> **Problem to work on**
Starting from the line with "[(43,104),(13,76),(0,90),(0,132),(9,141),(43,104)]" and going up to and including the line with "[(382,0),(346,0),(333,28),(361,41),(382,0)]", copy the listing below exactly. Leave all images out.

Listed records below:

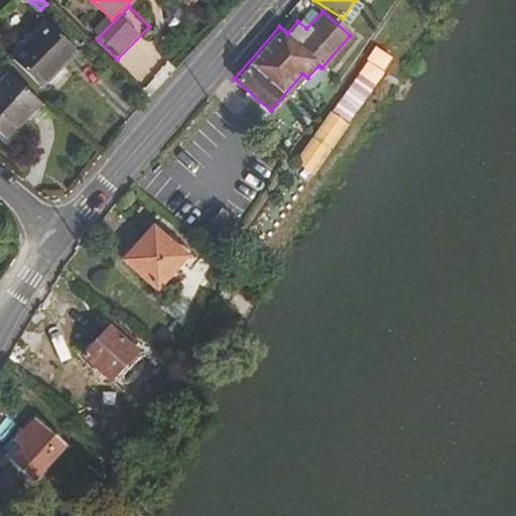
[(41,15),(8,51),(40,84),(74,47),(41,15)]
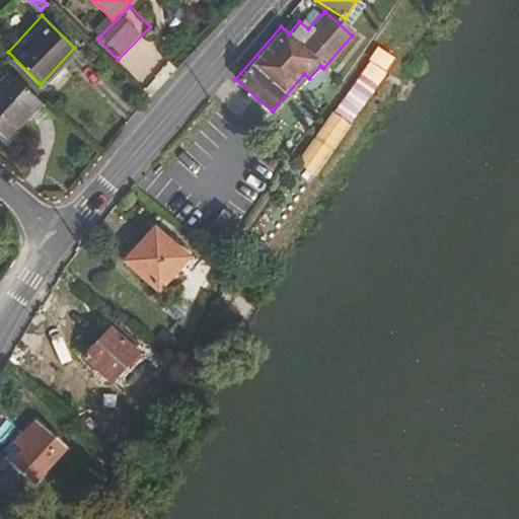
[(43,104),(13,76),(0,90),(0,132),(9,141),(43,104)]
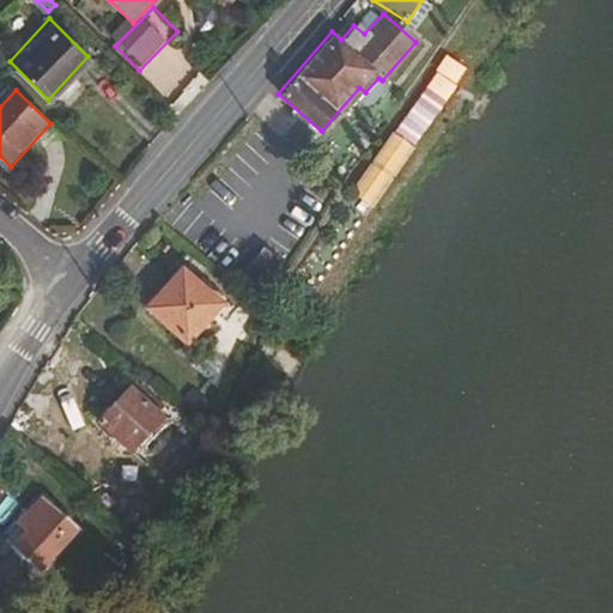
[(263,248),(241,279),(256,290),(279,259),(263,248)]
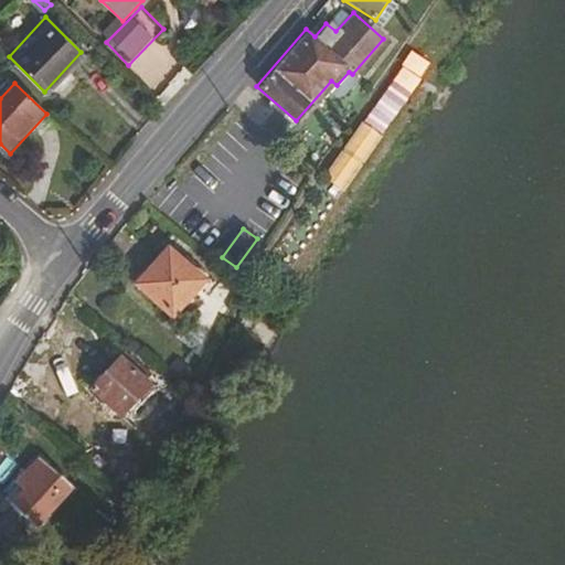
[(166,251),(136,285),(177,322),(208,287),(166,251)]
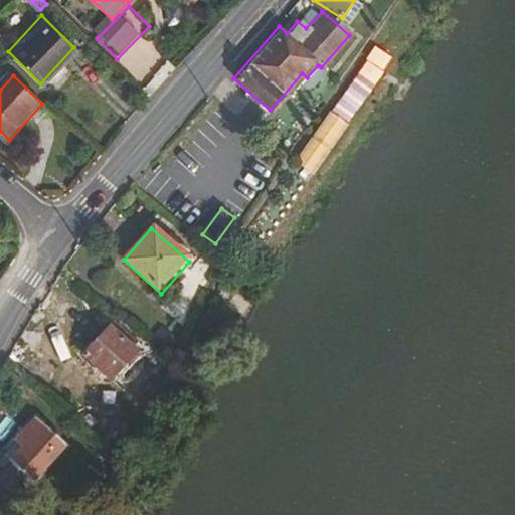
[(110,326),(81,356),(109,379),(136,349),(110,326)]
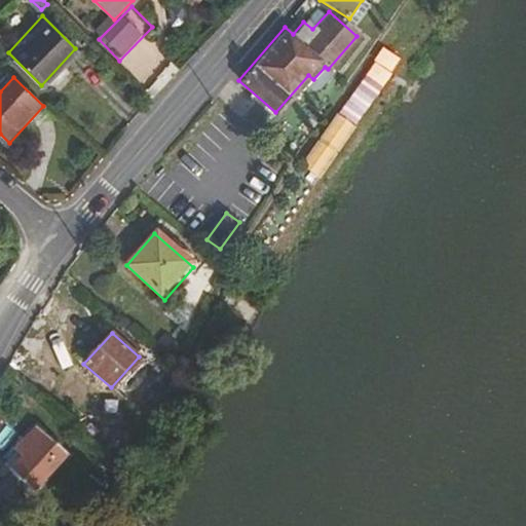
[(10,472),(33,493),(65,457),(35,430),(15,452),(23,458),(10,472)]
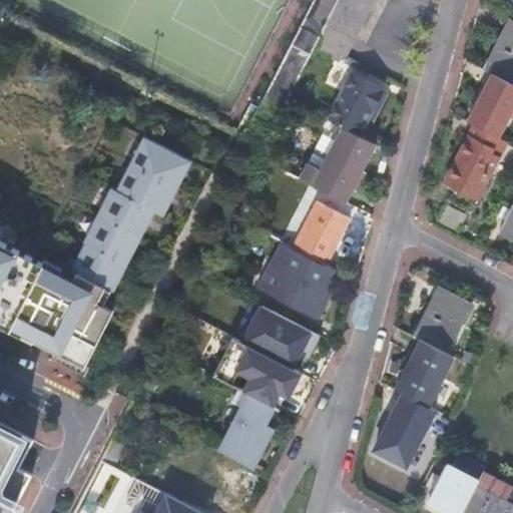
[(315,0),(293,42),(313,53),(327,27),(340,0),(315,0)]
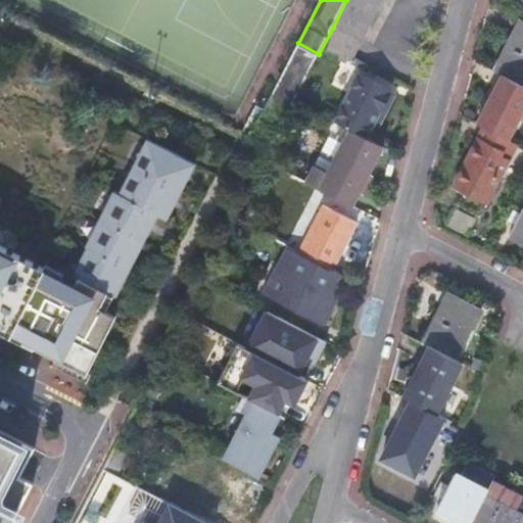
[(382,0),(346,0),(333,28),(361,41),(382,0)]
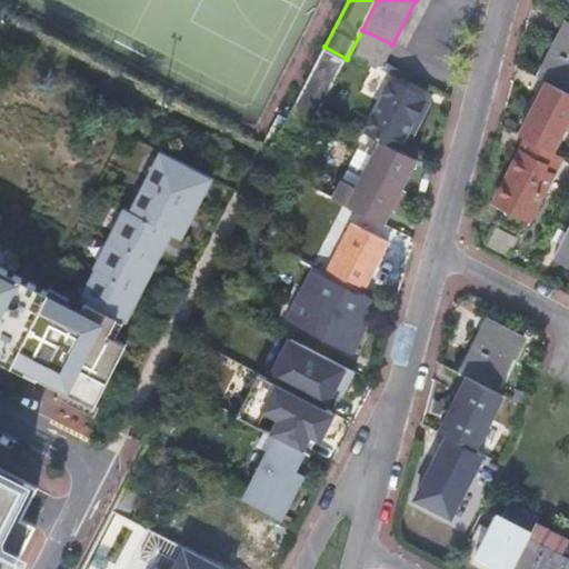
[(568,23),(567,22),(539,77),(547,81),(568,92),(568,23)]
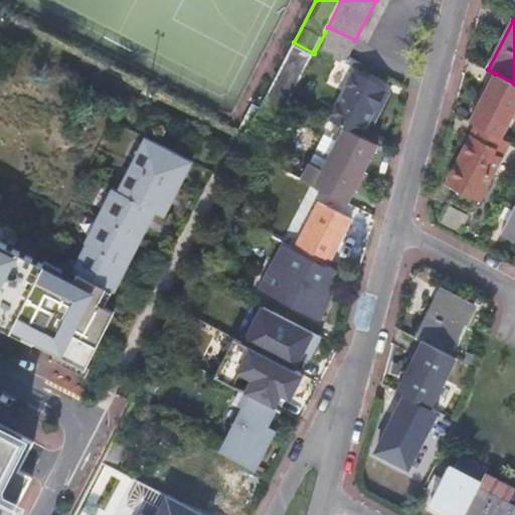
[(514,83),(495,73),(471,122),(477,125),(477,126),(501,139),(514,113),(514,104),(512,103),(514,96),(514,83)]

End of Listed records.
Listed records below:

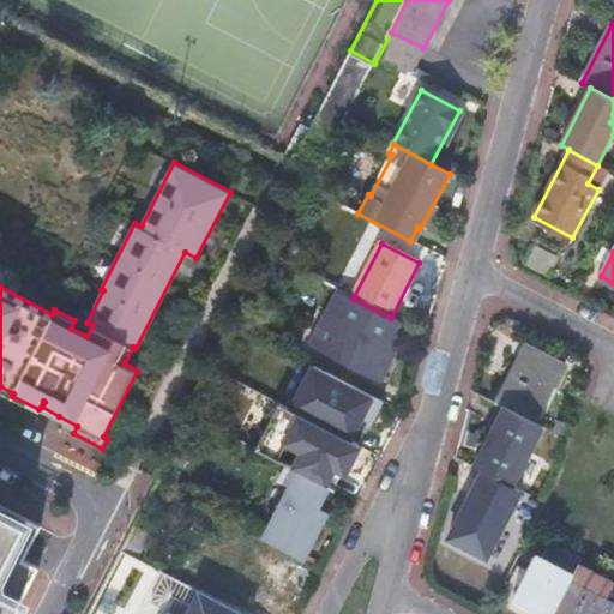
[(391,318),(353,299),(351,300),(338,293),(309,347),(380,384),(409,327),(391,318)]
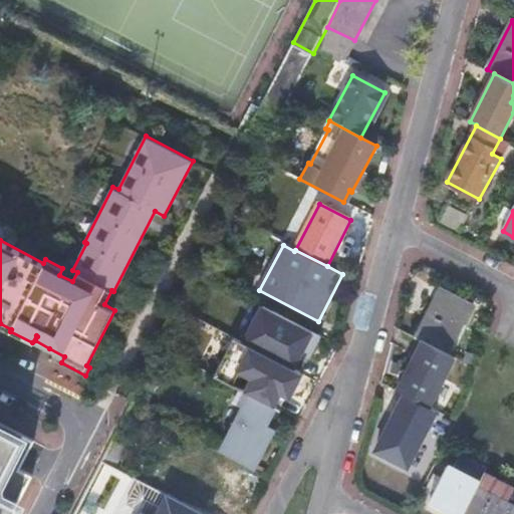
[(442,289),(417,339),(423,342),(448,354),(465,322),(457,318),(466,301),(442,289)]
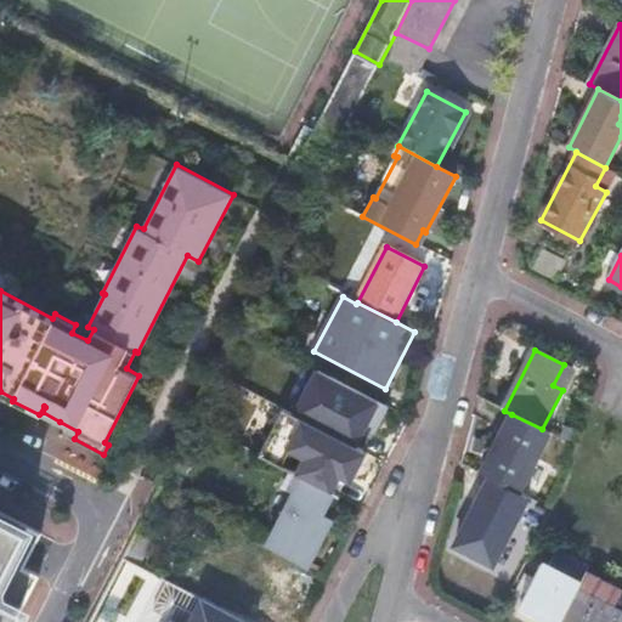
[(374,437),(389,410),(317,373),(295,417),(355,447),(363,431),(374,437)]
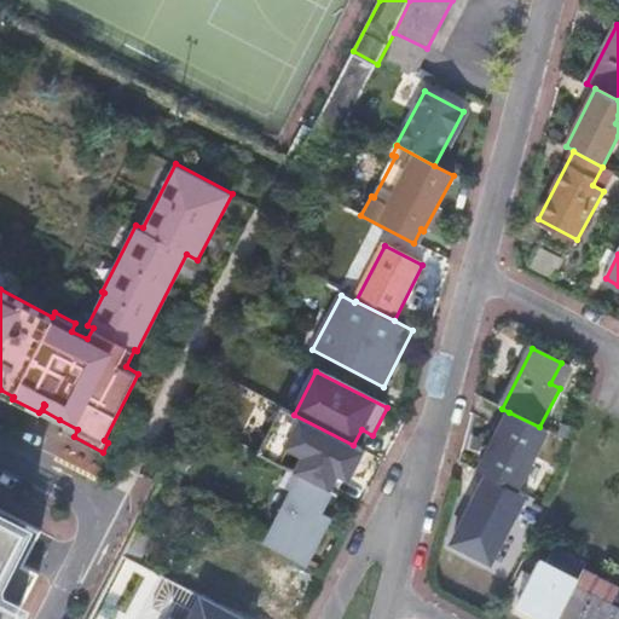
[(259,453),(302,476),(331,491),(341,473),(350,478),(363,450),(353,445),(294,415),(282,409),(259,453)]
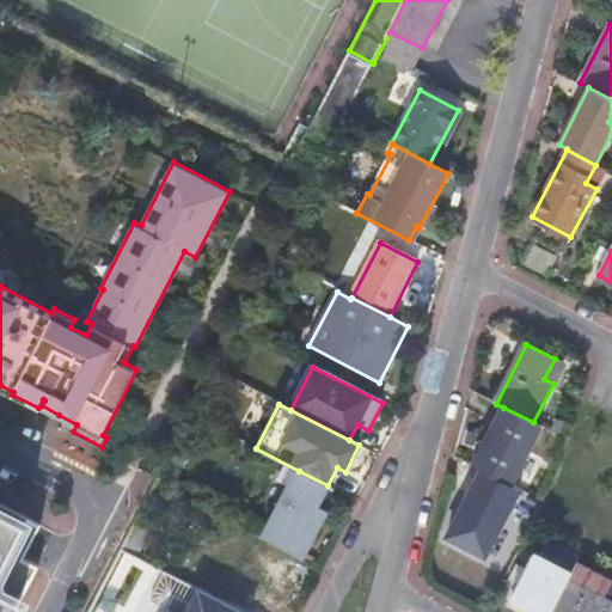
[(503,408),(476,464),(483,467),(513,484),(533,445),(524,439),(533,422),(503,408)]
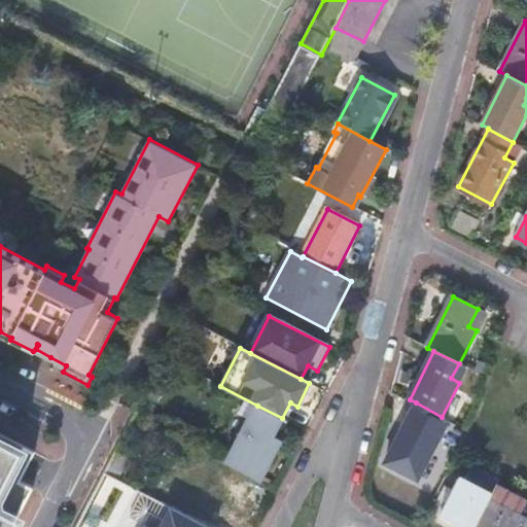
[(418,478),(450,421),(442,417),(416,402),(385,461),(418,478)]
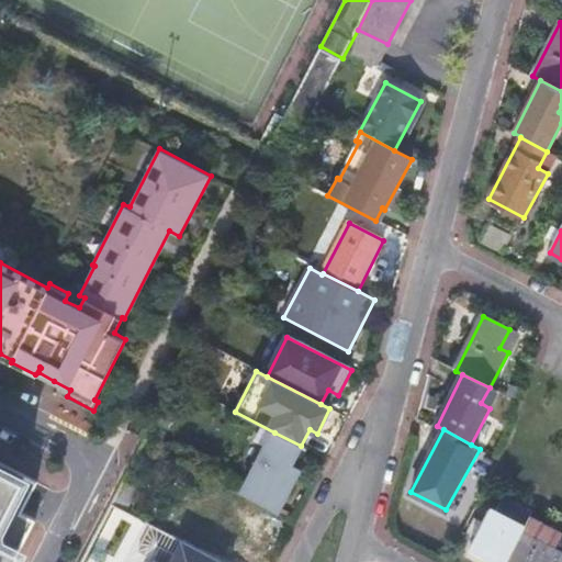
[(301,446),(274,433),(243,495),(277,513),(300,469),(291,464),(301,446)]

End of Listed records.

> **Response**
[(43,104),(13,76),(0,90),(0,132),(9,141),(43,104)]
[(263,248),(241,279),(256,290),(279,259),(263,248)]
[(166,251),(136,285),(177,322),(208,287),(166,251)]
[(110,326),(81,356),(109,379),(136,349),(110,326)]
[(10,472),(33,493),(65,457),(35,430),(15,452),(23,458),(10,472)]
[(315,0),(293,42),(313,53),(327,27),(340,0),(315,0)]
[(382,0),(346,0),(333,28),(361,41),(382,0)]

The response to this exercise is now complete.